- [TASK DETAILS]: How many lines in the records below hold the string "rectangle"? Please answer with the number and nothing more.

_ _ _ _

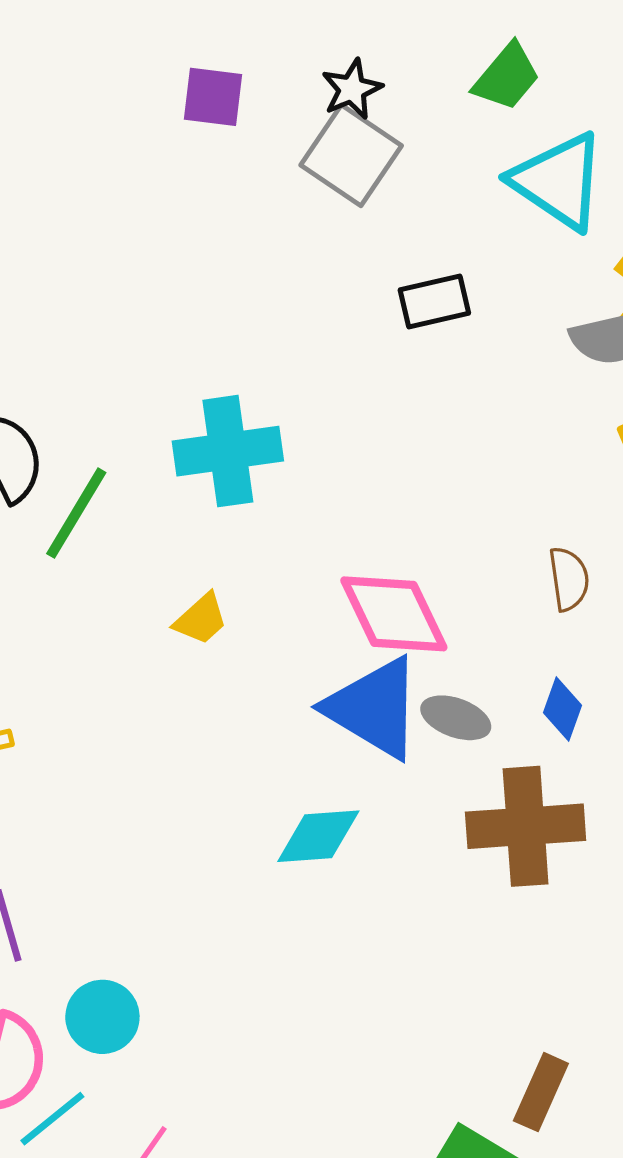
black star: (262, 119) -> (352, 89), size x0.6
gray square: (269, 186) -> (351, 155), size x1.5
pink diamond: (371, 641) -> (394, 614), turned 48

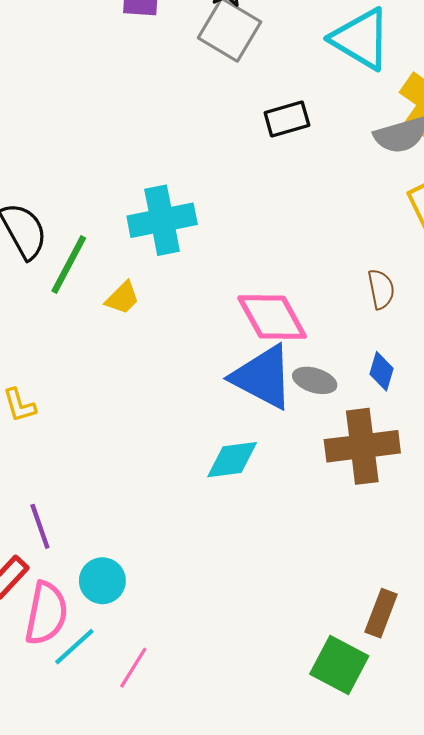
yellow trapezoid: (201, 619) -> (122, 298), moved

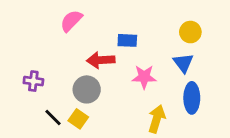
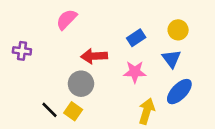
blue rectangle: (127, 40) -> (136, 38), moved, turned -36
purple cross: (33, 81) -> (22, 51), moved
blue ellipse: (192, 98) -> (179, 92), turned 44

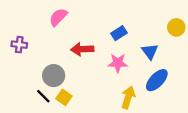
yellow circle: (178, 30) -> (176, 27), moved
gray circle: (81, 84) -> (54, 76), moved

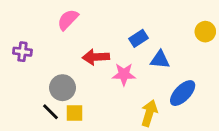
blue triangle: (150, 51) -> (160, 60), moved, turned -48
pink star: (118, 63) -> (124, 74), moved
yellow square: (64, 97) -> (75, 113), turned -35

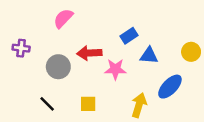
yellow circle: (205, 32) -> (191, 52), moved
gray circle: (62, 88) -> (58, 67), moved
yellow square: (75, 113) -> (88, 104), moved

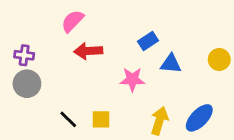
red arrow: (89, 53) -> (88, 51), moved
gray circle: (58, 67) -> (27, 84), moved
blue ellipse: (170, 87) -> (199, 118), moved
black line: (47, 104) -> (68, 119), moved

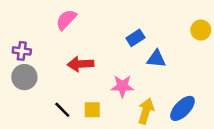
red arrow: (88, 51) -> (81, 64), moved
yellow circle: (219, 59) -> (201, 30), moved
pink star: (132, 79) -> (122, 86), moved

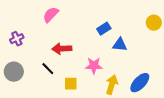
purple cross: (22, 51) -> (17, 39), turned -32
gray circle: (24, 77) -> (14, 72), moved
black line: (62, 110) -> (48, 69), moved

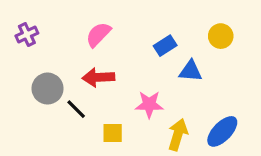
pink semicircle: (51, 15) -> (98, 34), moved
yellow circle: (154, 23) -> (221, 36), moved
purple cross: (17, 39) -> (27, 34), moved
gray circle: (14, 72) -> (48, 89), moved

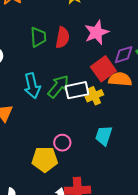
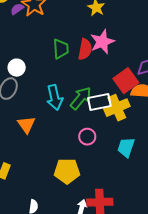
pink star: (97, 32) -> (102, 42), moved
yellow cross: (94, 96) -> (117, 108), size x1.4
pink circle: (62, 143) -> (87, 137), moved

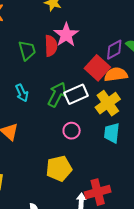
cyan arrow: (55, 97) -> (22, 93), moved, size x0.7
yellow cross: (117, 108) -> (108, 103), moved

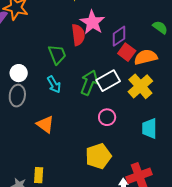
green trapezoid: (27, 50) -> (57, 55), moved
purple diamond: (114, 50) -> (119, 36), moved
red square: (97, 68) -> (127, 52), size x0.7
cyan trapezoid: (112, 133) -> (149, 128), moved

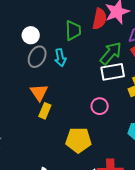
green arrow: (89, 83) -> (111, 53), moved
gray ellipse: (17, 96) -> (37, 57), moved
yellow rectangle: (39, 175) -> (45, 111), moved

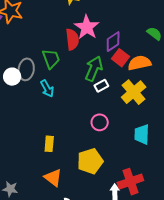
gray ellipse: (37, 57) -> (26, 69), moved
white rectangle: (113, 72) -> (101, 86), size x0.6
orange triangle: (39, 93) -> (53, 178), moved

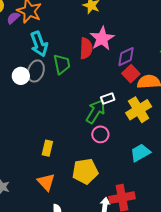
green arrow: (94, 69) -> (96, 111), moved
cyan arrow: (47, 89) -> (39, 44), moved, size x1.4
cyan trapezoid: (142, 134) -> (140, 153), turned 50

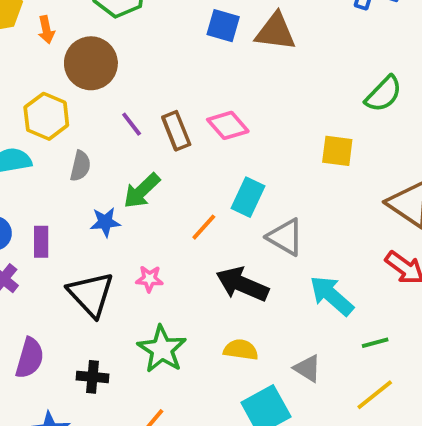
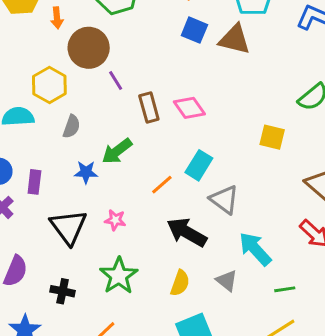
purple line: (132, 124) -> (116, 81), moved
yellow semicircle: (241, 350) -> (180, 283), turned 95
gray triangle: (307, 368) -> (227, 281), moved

_ _ _ _

- [TASK RESPONSE]: 3